Stored items

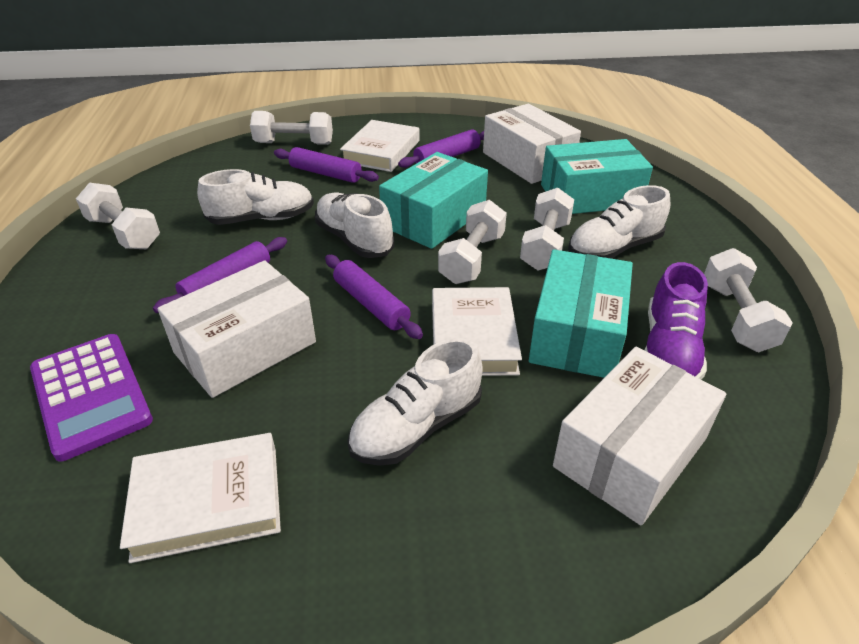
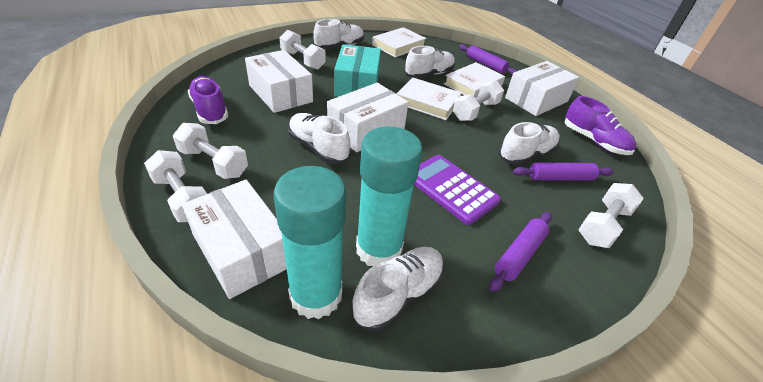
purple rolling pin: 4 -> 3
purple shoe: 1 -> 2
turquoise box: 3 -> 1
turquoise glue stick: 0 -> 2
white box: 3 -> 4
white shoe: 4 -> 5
==
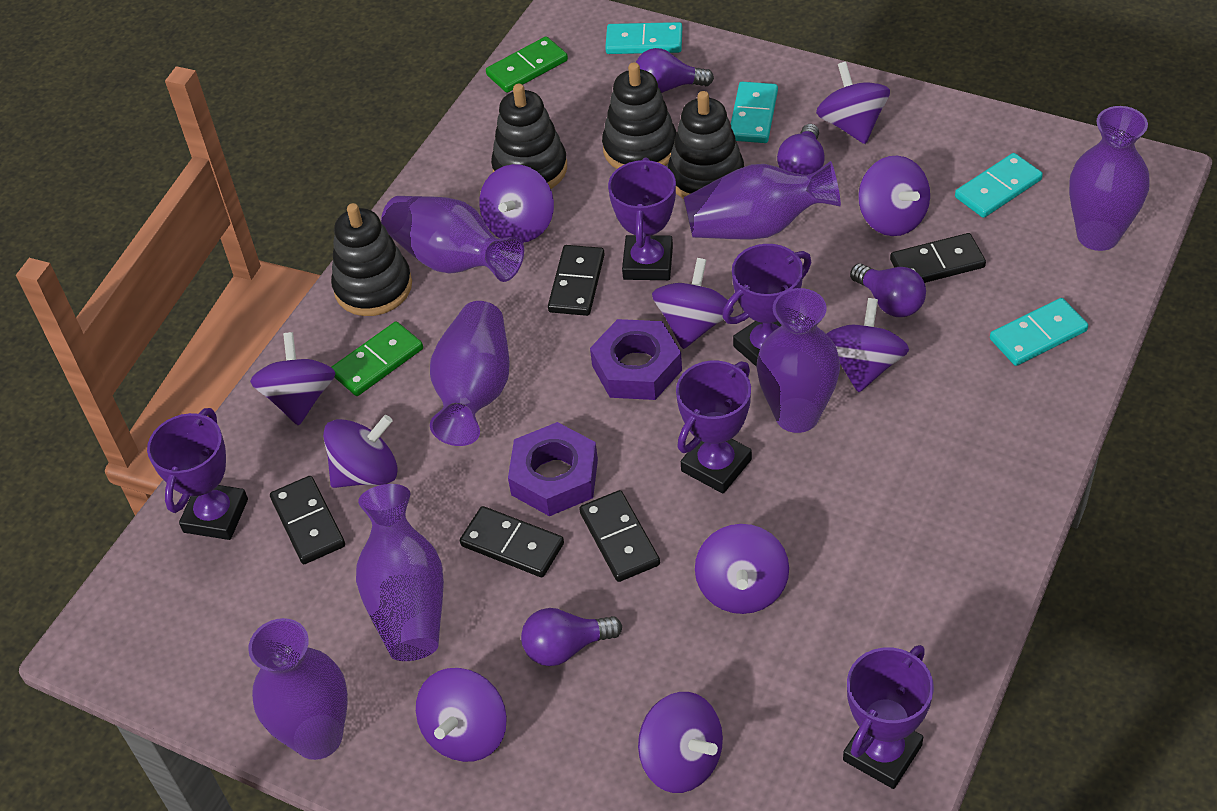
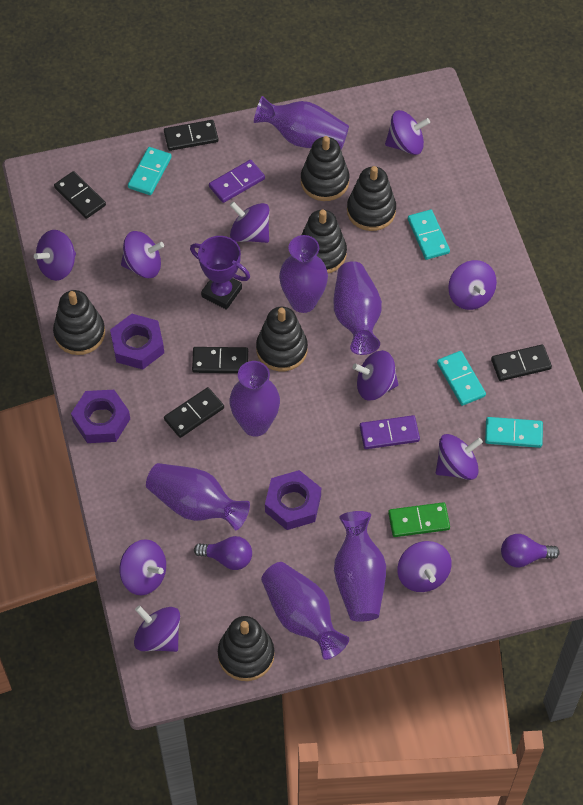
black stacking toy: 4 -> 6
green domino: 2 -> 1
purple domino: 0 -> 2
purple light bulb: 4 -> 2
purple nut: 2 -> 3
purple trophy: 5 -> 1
==
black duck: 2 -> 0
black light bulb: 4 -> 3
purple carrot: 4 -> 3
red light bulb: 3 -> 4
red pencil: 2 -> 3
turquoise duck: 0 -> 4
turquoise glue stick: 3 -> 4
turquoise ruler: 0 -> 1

= PROMPT =
Copy whichever lines above contain the string "black".

= SOLUTION TO THIS TASK =
black stacking toy: 4 -> 6
black duck: 2 -> 0
black light bulb: 4 -> 3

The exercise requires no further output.